**Problem**
Drop the pictures and repeat the remaining data exactly.

**Data for review**
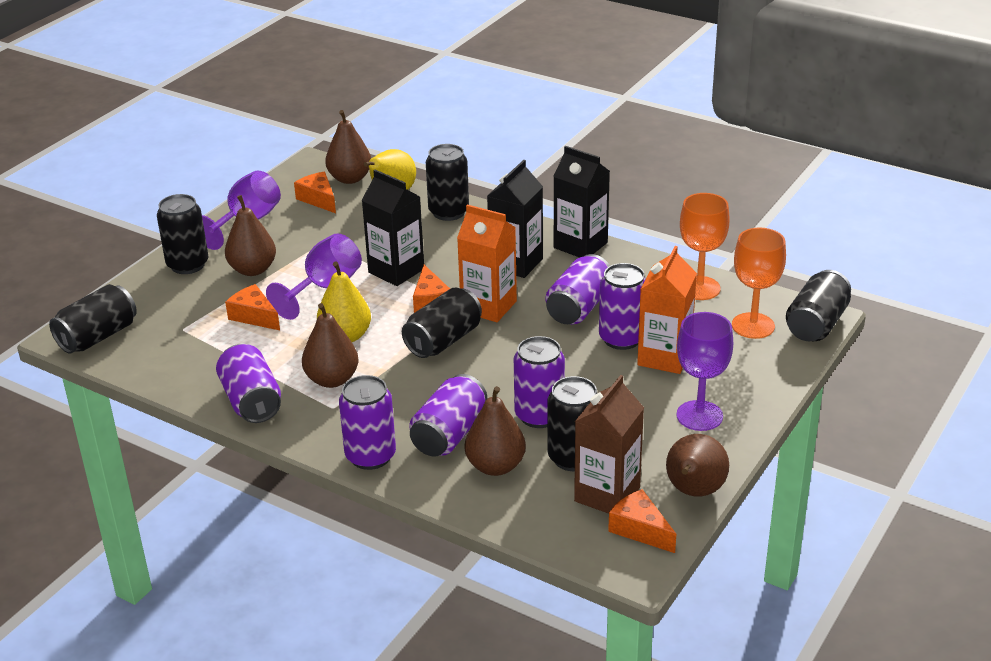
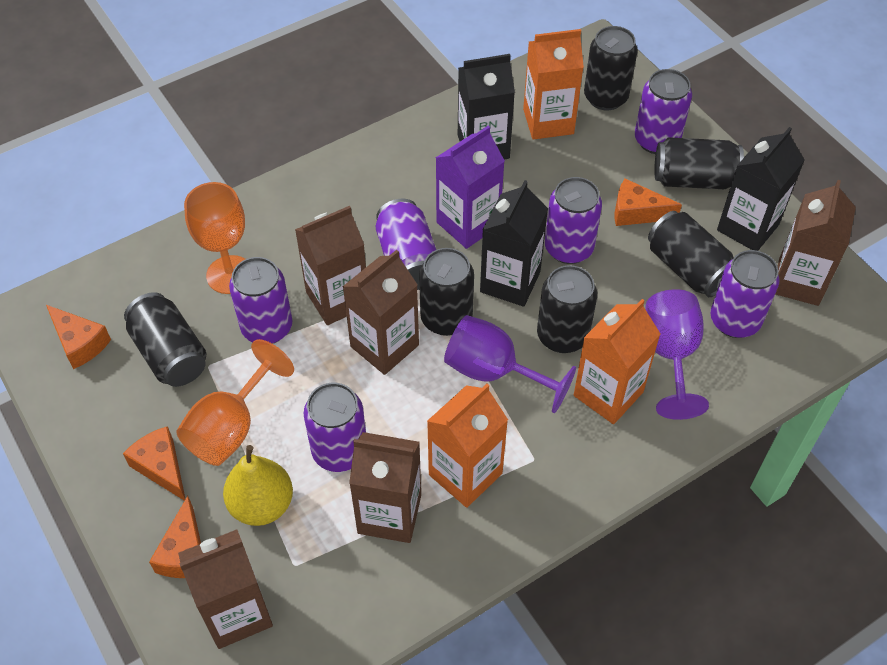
brown carton: 1 -> 5
brown pear: 5 -> 0
orange carton: 2 -> 3
purple carton: 0 -> 1
purple goblet: 3 -> 2
yellow pear: 2 -> 1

**Completed exercise**
brown carton: 1 -> 5
brown pear: 5 -> 0
orange carton: 2 -> 3
purple carton: 0 -> 1
purple goblet: 3 -> 2
yellow pear: 2 -> 1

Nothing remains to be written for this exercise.